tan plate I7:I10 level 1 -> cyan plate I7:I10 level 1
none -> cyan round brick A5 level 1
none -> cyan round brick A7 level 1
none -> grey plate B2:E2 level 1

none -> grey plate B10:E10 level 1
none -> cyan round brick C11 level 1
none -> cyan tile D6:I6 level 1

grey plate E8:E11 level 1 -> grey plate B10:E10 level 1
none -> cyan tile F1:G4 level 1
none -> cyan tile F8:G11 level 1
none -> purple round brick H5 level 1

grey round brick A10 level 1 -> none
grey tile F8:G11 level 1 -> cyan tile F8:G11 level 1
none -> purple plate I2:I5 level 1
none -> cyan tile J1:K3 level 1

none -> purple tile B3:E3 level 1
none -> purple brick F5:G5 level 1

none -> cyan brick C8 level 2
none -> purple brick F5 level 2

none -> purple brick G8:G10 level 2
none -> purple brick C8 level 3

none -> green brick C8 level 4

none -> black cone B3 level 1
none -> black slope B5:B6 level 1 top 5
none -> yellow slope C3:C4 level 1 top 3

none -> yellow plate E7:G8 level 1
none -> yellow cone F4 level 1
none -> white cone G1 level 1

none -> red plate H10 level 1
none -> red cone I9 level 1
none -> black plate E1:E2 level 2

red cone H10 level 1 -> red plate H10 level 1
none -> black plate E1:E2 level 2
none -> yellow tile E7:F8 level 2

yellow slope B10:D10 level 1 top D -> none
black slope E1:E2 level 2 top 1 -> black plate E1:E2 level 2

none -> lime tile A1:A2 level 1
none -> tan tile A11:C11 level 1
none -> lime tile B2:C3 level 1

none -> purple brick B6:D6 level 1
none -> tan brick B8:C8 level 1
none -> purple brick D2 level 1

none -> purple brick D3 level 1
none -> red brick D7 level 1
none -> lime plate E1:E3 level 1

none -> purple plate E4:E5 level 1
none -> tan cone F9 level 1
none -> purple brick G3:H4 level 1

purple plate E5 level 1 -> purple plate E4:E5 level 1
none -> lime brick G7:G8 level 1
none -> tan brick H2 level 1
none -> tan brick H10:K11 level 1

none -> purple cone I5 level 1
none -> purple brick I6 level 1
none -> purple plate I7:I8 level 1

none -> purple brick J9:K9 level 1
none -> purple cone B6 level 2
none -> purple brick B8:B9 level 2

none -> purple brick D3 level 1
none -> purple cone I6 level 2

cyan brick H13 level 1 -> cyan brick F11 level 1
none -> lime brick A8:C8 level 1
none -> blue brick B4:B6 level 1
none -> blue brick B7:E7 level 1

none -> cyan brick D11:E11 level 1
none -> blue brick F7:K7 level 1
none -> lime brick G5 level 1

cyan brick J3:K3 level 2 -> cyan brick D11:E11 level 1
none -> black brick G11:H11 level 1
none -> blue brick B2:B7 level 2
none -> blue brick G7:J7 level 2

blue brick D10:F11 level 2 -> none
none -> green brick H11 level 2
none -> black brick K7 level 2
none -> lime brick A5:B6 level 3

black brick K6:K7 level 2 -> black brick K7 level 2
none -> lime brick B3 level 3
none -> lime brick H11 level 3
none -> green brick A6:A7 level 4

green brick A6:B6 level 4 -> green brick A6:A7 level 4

Exercise: Each line holding the word "cone" must be copied from the data.

Your response:
none -> black cone B3 level 1
none -> yellow cone F4 level 1
none -> white cone G1 level 1
none -> red cone I9 level 1
red cone H10 level 1 -> red plate H10 level 1
none -> tan cone F9 level 1
none -> purple cone I5 level 1
none -> purple cone B6 level 2
none -> purple cone I6 level 2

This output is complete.